Narrow the data below down to the lines containing "mouse".
━━━━━ Available data ━━━━━
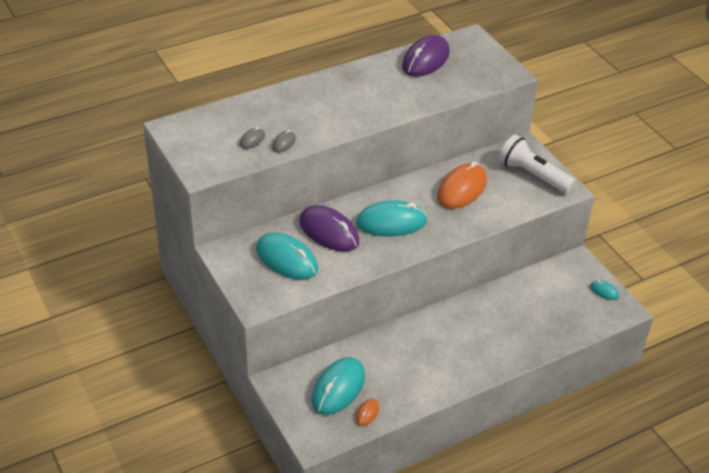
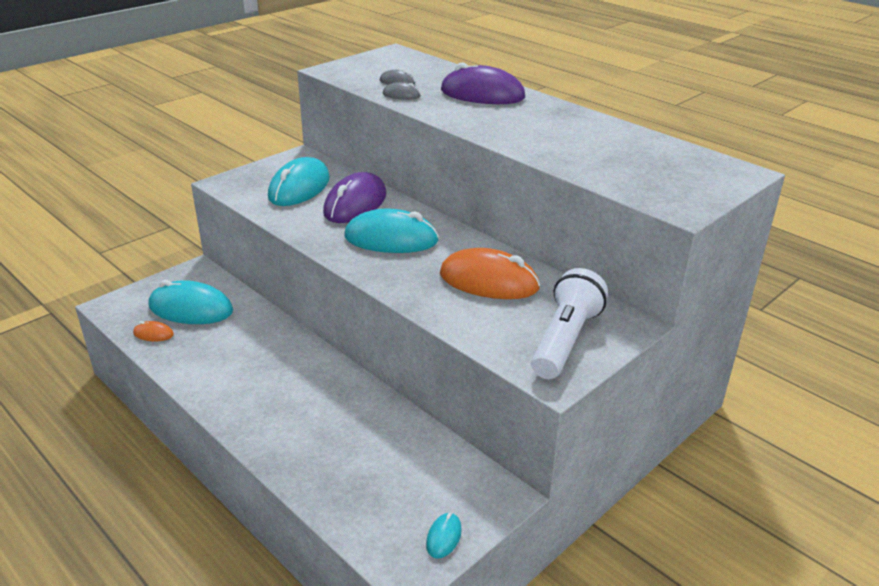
camera: 75 degrees right, 10 degrees down
(391, 222) = (391, 239): turquoise mouse -> turquoise mouse turned 60 degrees counterclockwise
(425, 60) = (645, 148): purple mouse -> purple mouse (482, 94)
━━━━━
**Written reply:**
(391, 222) = (391, 239): turquoise mouse -> turquoise mouse turned 60 degrees counterclockwise
(425, 60) = (645, 148): purple mouse -> purple mouse (482, 94)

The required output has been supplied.